:: Input

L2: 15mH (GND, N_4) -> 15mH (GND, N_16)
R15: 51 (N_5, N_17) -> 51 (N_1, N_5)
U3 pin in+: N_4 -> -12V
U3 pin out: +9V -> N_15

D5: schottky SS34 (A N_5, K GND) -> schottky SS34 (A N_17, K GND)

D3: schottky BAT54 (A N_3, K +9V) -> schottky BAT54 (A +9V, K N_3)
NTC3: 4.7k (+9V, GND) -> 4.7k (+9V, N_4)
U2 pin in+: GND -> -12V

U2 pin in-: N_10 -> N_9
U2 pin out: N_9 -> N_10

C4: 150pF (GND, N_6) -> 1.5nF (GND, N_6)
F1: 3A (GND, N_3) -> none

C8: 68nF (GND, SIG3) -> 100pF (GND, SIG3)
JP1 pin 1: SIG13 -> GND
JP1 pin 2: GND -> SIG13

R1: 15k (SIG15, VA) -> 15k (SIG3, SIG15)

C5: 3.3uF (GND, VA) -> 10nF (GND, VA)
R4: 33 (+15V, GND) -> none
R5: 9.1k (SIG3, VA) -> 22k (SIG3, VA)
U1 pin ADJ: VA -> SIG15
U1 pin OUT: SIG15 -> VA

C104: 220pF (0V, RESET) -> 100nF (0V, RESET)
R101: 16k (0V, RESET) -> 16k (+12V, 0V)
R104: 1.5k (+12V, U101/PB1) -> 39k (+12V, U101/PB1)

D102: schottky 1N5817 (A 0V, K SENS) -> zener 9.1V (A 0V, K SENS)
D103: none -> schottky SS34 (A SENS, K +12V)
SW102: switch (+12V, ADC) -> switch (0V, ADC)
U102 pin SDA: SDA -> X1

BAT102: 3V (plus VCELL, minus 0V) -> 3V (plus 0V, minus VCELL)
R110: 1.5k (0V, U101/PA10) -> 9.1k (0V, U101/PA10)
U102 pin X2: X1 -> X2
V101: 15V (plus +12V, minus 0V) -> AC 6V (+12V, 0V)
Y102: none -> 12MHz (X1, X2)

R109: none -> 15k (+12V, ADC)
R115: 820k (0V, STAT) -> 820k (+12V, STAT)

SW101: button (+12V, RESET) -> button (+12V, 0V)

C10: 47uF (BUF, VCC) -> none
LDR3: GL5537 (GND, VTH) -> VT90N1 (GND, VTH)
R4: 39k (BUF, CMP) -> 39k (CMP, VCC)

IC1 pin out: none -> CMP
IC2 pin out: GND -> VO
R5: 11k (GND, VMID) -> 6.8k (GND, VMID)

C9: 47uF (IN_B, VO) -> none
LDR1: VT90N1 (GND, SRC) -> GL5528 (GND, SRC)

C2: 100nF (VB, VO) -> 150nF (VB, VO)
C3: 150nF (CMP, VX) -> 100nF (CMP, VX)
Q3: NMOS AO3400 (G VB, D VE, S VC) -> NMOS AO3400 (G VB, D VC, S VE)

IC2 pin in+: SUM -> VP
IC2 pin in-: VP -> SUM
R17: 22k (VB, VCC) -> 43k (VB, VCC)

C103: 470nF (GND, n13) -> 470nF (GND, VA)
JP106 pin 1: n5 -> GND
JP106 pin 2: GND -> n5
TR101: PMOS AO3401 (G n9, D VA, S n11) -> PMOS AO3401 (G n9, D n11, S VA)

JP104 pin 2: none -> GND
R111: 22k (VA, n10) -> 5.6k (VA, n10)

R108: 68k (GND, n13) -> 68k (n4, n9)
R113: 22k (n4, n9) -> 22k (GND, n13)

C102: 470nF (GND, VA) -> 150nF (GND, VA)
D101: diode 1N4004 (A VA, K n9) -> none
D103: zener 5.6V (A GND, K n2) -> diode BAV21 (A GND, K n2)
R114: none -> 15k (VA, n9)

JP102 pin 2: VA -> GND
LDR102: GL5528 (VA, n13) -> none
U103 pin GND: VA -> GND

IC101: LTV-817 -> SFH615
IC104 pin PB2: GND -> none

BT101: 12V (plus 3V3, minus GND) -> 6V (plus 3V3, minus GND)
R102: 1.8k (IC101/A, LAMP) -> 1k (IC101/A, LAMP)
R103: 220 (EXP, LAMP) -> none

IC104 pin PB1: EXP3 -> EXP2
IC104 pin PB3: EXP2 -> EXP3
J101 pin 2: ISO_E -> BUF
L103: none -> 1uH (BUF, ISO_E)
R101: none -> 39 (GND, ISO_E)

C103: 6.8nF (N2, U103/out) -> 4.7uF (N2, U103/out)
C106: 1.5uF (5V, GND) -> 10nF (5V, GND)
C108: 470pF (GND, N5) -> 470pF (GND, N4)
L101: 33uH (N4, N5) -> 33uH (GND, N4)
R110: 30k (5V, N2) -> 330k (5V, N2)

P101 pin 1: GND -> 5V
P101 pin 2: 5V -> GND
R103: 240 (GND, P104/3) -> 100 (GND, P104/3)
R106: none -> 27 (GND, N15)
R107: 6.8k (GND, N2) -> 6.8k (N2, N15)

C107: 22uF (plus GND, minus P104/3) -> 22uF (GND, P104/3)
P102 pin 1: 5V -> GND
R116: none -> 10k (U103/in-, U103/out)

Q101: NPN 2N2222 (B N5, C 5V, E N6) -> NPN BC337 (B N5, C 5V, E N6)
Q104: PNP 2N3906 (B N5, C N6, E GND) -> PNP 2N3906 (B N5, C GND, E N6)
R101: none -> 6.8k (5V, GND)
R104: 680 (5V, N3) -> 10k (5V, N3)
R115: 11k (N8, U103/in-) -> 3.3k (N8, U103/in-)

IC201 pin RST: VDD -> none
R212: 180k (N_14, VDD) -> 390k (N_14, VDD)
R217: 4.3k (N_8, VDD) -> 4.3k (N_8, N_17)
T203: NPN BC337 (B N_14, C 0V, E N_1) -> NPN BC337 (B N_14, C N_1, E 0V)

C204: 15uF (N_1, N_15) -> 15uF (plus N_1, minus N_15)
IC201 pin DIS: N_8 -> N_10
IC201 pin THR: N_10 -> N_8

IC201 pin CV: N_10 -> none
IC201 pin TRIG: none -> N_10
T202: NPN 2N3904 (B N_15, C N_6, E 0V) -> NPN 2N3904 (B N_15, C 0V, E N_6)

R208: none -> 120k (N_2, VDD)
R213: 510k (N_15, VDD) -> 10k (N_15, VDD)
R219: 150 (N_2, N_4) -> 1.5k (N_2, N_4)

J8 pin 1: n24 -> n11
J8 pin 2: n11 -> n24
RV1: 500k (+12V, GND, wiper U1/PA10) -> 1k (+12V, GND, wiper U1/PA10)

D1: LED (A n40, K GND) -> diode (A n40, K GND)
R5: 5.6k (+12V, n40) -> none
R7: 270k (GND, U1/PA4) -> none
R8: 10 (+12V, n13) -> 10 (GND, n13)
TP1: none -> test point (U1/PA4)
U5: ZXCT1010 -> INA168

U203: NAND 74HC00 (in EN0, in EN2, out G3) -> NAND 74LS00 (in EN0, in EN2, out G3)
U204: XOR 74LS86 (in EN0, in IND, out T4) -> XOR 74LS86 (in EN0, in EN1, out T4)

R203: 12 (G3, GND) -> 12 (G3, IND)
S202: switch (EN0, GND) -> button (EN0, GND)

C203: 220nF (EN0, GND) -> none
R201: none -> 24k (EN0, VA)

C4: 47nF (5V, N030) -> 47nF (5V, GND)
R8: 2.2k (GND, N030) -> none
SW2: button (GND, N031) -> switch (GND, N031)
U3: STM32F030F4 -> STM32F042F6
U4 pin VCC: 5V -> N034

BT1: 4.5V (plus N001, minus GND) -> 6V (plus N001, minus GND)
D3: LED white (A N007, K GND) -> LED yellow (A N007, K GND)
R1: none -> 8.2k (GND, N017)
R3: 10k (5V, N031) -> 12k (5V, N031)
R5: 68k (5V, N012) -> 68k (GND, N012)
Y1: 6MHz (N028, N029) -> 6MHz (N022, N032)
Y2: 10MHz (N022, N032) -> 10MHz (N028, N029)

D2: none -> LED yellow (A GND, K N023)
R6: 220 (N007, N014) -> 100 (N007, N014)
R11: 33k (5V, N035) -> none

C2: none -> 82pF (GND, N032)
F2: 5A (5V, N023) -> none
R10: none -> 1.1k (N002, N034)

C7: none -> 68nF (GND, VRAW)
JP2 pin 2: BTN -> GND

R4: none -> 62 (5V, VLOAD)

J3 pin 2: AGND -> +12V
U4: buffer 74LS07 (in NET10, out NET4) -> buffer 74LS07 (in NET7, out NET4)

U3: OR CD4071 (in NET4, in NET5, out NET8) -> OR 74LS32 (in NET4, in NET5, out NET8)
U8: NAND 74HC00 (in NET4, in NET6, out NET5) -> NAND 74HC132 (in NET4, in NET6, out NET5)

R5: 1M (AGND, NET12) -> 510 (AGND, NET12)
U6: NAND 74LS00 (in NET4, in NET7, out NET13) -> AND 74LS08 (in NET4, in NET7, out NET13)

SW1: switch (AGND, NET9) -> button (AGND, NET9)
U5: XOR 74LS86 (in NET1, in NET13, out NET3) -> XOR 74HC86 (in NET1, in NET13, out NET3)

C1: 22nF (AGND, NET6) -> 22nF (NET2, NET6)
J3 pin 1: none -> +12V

::::

Try it:
Retype exactly, and only, the lines above from the one where "R111: 22k (VA, n10) -> 5.6k (VA, n10)" occurs up to and including the one where "U103 pin GND: VA -> GND" occurs.

Solution for this exercise:
R111: 22k (VA, n10) -> 5.6k (VA, n10)

R108: 68k (GND, n13) -> 68k (n4, n9)
R113: 22k (n4, n9) -> 22k (GND, n13)

C102: 470nF (GND, VA) -> 150nF (GND, VA)
D101: diode 1N4004 (A VA, K n9) -> none
D103: zener 5.6V (A GND, K n2) -> diode BAV21 (A GND, K n2)
R114: none -> 15k (VA, n9)

JP102 pin 2: VA -> GND
LDR102: GL5528 (VA, n13) -> none
U103 pin GND: VA -> GND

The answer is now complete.